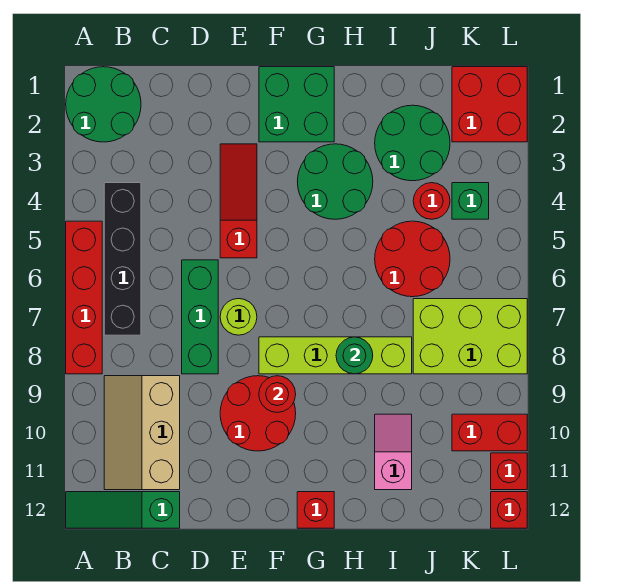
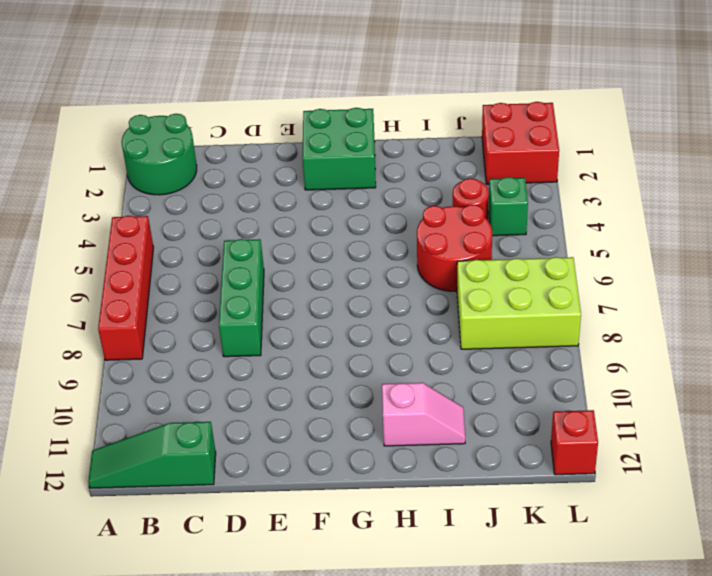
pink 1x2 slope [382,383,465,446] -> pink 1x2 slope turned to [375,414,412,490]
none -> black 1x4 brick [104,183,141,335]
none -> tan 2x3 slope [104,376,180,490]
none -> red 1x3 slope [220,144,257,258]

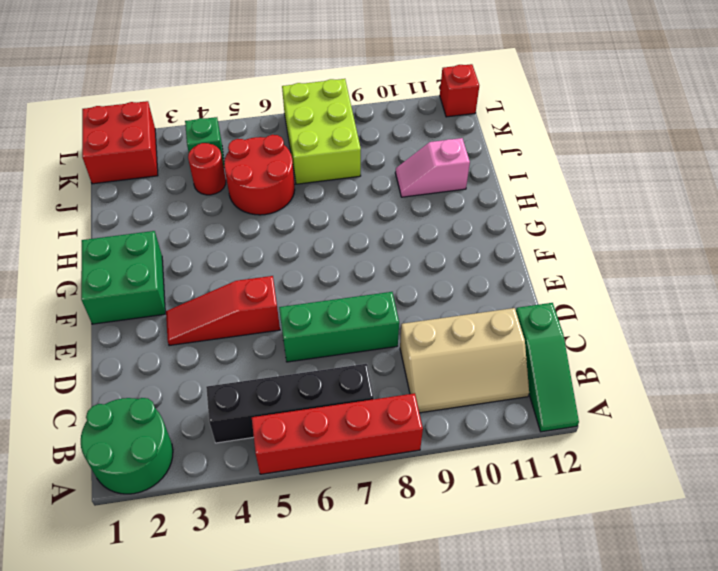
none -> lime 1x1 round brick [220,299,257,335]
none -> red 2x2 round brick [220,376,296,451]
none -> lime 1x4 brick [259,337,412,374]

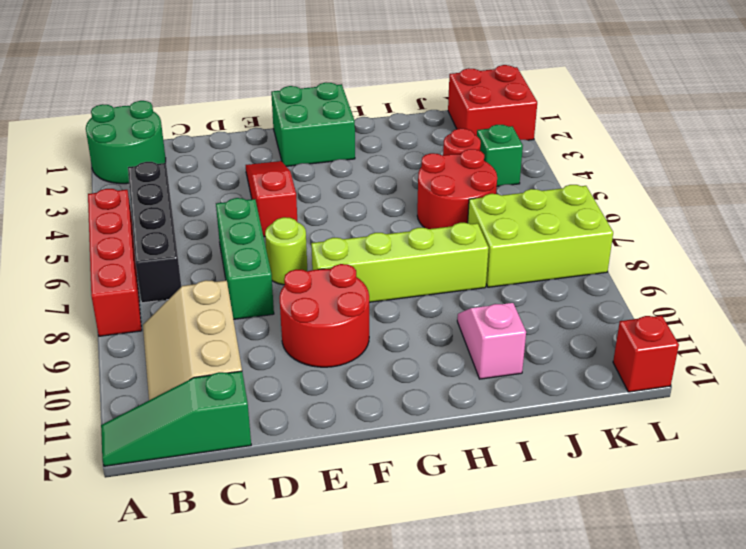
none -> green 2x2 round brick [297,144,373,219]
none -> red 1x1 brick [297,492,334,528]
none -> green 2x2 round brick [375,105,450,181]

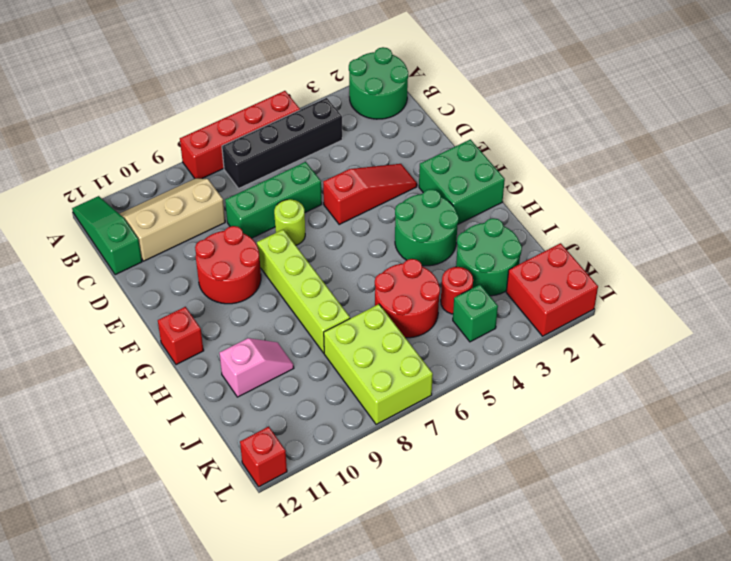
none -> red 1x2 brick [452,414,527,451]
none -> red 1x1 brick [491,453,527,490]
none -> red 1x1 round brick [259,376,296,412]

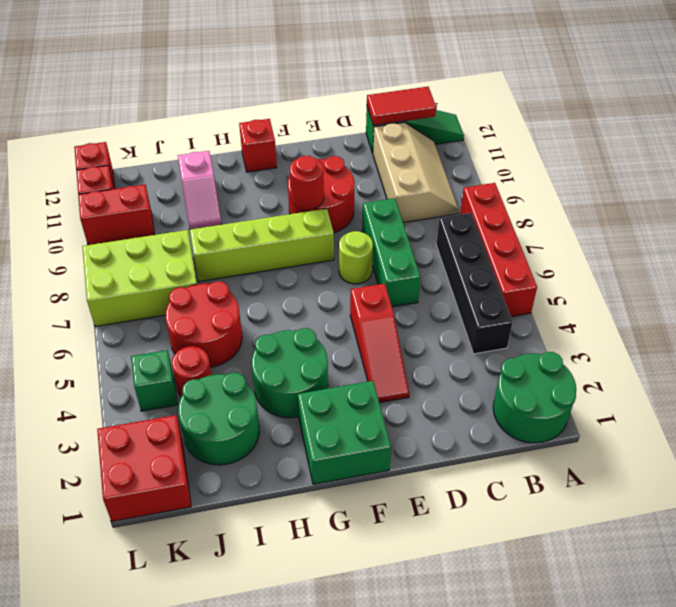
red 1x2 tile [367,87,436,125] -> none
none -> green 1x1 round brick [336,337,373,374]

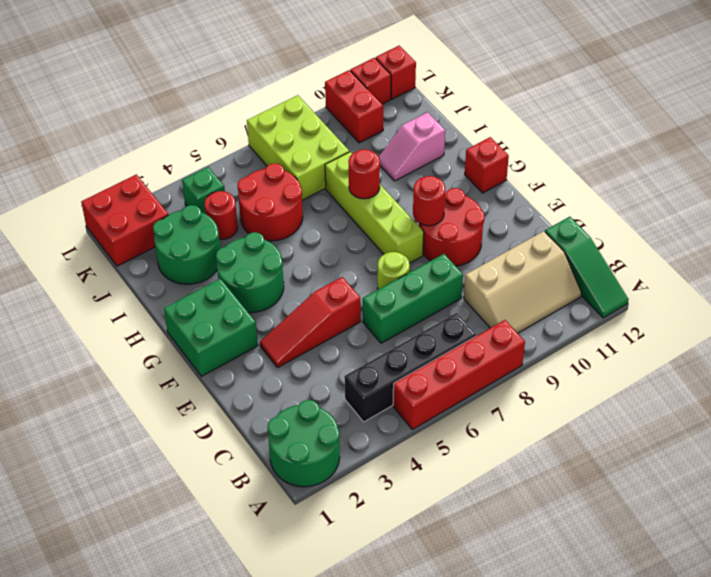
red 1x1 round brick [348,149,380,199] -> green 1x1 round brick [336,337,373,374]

- - - - - - -

__Task statement__. Keep only the lines of the listing that contain the word "round", and copy them.

__Response area__.
none -> lime 1x1 round brick [220,299,257,335]
none -> red 2x2 round brick [220,376,296,451]
none -> green 2x2 round brick [297,144,373,219]
none -> green 2x2 round brick [375,105,450,181]
none -> red 1x1 round brick [259,376,296,412]
none -> green 1x1 round brick [336,337,373,374]
red 1x1 round brick [348,149,380,199] -> green 1x1 round brick [336,337,373,374]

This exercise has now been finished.